Excerpted data:
• • • • • • •

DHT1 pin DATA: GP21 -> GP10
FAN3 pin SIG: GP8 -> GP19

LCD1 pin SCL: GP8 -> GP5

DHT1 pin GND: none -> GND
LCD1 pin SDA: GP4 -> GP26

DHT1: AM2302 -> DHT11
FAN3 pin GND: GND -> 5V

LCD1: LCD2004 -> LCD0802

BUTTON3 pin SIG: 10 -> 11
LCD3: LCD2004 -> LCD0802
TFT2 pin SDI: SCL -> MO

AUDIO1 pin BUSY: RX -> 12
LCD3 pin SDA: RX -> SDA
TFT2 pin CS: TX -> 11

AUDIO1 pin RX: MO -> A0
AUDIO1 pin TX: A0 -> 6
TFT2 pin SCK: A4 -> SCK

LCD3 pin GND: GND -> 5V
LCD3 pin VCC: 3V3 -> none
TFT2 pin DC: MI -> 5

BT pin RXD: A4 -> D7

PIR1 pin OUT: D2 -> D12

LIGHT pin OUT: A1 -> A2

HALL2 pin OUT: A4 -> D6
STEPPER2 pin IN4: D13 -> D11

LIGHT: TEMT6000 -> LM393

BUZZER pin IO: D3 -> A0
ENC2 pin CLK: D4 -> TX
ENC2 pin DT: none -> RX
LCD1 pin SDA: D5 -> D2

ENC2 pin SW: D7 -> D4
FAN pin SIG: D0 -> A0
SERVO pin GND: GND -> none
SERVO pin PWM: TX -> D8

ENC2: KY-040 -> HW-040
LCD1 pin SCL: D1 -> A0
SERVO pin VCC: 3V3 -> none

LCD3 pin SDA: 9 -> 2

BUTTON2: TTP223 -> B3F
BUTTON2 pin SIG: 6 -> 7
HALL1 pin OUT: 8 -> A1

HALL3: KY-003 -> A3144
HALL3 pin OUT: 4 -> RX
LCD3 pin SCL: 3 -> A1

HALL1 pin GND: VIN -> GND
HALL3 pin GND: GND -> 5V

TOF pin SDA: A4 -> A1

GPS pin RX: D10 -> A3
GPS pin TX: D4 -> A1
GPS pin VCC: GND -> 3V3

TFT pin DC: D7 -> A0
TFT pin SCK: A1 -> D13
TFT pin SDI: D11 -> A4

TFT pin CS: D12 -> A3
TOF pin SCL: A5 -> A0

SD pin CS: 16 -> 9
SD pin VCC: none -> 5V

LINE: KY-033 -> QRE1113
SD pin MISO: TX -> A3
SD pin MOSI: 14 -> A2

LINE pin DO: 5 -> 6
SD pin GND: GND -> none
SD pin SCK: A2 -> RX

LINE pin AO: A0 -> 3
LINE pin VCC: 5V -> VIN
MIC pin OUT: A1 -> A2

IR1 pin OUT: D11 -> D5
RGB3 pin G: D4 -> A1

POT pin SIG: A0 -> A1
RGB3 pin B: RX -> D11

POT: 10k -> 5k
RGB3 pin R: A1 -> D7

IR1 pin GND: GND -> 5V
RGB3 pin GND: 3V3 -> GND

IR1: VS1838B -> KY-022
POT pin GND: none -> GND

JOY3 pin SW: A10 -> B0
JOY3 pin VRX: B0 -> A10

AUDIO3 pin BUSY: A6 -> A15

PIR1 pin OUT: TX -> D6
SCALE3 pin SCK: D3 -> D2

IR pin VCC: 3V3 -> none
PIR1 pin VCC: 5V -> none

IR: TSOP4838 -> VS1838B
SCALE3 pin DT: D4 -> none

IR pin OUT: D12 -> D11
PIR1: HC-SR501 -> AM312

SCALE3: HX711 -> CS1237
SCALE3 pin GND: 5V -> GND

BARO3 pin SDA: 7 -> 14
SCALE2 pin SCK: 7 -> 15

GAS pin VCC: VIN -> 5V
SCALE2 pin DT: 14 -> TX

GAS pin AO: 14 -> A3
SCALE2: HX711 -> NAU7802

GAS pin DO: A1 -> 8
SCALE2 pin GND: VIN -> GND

• • • • • • •

From the material above, return every line that contains "BUSY".

AUDIO1 pin BUSY: RX -> 12
AUDIO3 pin BUSY: A6 -> A15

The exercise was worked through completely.